WRITTEN TASK
Among the entries below, how many lines contain the string "purple"? Only the number is wanted.

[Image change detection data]
__________

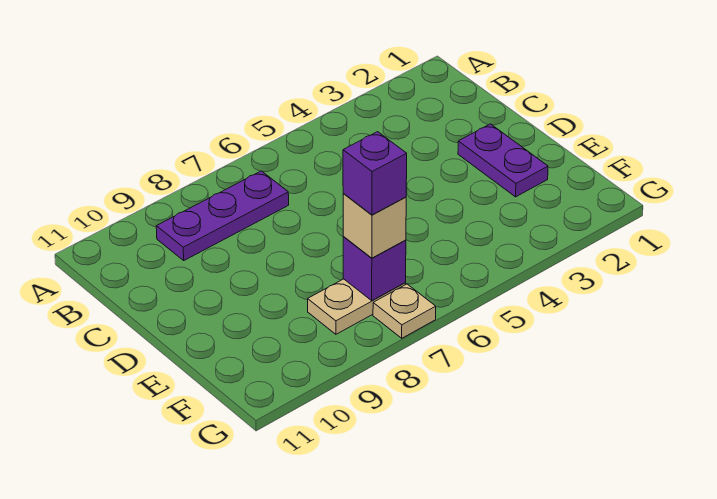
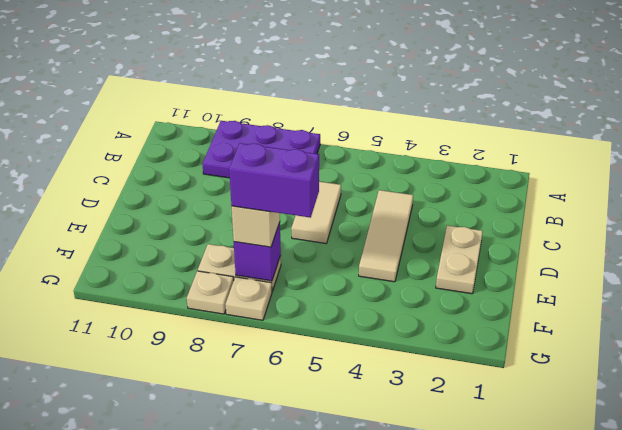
purple 1x3 plate [156,171,289,260] -> purple 2x3 plate [203,121,320,178]
none -> tan 1x3 tile [359,190,413,282]
none -> tan 1x2 tile [291,182,341,243]
purple 1x2 plate [458,124,548,197] -> tan 1x2 plate [436,226,483,294]
purple 1x1 brick [343,132,407,215] -> purple 1x2 brick [229,143,319,218]
none -> tan 1x1 plate [187,271,234,314]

__________

RESPONSE TO THE TASK
3